(Element and text position data)
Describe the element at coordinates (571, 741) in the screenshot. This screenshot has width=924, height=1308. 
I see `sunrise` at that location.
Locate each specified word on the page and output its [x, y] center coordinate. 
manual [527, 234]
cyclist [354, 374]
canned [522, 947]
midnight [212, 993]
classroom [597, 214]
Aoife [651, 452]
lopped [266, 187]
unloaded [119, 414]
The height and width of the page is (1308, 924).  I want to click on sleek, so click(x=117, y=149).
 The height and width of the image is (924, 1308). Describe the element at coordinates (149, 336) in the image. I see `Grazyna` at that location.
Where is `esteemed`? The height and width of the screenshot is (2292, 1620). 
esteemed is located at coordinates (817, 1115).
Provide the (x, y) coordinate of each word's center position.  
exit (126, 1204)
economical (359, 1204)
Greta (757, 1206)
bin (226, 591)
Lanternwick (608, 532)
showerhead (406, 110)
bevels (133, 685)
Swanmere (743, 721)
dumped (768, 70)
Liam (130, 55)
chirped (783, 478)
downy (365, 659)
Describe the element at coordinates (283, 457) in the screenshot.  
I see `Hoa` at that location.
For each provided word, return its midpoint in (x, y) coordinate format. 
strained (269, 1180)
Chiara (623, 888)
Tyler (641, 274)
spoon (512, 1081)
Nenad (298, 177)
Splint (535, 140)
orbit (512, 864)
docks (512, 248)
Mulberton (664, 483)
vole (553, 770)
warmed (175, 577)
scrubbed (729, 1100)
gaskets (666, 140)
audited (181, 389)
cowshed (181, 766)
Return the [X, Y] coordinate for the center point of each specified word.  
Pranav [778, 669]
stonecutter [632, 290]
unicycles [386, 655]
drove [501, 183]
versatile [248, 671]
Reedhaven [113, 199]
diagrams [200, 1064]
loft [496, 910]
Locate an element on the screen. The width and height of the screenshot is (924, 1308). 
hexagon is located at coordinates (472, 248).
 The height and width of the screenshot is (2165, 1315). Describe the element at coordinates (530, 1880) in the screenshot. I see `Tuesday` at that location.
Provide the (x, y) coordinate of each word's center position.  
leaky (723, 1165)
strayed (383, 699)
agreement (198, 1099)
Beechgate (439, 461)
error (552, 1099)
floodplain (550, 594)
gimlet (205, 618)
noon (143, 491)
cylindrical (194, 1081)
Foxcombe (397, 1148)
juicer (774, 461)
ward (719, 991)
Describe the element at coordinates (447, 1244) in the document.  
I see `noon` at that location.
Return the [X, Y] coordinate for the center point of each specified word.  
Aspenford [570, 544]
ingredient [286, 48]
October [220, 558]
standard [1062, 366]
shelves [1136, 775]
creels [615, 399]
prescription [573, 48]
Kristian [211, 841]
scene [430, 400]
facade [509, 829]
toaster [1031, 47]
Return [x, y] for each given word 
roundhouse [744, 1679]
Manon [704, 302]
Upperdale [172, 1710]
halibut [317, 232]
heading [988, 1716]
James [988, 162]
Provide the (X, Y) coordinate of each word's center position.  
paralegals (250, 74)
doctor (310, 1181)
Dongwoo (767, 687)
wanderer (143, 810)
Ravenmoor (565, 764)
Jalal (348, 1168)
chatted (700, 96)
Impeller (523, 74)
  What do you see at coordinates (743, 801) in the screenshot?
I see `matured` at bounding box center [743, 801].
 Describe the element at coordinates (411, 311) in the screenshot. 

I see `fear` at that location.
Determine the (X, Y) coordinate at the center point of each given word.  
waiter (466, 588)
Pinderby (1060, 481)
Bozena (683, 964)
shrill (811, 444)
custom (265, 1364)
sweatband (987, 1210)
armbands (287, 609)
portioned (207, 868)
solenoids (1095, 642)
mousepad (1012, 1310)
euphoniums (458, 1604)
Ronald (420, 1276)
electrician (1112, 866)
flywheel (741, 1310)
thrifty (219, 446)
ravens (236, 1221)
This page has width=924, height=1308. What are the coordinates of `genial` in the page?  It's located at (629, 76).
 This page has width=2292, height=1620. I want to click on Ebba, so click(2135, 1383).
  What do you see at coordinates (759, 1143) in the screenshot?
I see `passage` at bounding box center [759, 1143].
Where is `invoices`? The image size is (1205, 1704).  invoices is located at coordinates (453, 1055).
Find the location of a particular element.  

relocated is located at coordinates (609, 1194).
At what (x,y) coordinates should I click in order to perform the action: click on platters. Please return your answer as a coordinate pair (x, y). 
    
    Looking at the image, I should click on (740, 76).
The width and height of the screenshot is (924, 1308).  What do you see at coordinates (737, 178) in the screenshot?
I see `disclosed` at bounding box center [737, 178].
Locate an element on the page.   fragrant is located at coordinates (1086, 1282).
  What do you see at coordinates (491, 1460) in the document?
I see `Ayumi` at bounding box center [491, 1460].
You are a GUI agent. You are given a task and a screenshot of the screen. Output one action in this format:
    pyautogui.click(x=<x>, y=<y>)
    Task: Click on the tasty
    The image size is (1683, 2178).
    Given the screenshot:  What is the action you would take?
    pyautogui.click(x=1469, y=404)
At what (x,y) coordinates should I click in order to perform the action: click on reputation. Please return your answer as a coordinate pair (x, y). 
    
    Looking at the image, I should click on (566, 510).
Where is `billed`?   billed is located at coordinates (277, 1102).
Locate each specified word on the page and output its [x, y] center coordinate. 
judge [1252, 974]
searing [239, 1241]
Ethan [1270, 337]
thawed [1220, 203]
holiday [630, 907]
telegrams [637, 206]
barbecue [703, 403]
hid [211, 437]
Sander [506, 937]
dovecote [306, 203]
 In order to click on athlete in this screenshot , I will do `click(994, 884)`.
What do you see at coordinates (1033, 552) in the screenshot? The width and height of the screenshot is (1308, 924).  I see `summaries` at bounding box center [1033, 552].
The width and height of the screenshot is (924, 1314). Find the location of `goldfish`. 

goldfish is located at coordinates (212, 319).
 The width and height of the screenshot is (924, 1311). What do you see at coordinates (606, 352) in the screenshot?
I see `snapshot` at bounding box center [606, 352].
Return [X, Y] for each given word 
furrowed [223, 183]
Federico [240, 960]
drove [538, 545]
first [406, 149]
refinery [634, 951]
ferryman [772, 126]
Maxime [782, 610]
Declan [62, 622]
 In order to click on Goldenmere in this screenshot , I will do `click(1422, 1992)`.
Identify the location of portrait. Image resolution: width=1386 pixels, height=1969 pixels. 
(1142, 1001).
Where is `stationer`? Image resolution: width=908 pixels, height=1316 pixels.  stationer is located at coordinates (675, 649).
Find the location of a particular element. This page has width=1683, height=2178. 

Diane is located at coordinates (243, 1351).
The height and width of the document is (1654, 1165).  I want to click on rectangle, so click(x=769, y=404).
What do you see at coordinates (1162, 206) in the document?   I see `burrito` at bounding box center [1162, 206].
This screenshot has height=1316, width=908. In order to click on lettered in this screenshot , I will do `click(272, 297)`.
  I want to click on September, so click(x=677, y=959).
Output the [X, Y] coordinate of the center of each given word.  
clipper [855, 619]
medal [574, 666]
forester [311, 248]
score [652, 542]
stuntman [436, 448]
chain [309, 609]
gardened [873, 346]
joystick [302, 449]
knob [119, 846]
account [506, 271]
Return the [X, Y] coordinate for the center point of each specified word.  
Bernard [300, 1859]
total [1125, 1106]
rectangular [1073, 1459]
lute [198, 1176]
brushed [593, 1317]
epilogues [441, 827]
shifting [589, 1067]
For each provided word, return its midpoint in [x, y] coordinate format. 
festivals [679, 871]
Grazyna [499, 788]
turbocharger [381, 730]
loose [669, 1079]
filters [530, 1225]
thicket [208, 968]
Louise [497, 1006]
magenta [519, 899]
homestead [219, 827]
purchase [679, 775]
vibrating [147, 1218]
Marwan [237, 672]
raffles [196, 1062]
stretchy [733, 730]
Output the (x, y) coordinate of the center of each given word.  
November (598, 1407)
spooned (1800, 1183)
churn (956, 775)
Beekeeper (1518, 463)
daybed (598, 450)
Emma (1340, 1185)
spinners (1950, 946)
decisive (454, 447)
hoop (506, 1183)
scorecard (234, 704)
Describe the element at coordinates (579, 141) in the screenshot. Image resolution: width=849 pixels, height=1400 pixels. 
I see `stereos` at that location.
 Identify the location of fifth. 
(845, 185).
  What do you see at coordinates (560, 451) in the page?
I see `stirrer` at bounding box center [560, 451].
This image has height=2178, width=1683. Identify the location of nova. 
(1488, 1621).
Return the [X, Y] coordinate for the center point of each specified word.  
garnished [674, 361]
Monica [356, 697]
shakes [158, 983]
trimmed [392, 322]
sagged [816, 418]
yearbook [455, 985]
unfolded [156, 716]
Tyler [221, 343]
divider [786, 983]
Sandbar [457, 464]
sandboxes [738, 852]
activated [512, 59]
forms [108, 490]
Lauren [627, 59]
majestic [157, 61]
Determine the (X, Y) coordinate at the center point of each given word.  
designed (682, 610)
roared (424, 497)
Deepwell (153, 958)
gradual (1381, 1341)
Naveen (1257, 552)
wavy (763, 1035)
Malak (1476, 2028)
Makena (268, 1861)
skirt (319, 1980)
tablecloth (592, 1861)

[Prompt]: Copy the rows word for word, beginning with the line that contains "Ethan [1270, 337]" and continuing through the line that contains "What do you see at coordinates (1033, 552)".

[Result of this task]:
Ethan [1270, 337]
thawed [1220, 203]
holiday [630, 907]
telegrams [637, 206]
barbecue [703, 403]
hid [211, 437]
Sander [506, 937]
dovecote [306, 203]
 In order to click on athlete in this screenshot , I will do `click(994, 884)`.
What do you see at coordinates (1033, 552) in the screenshot? The width and height of the screenshot is (1308, 924).  I see `summaries` at bounding box center [1033, 552].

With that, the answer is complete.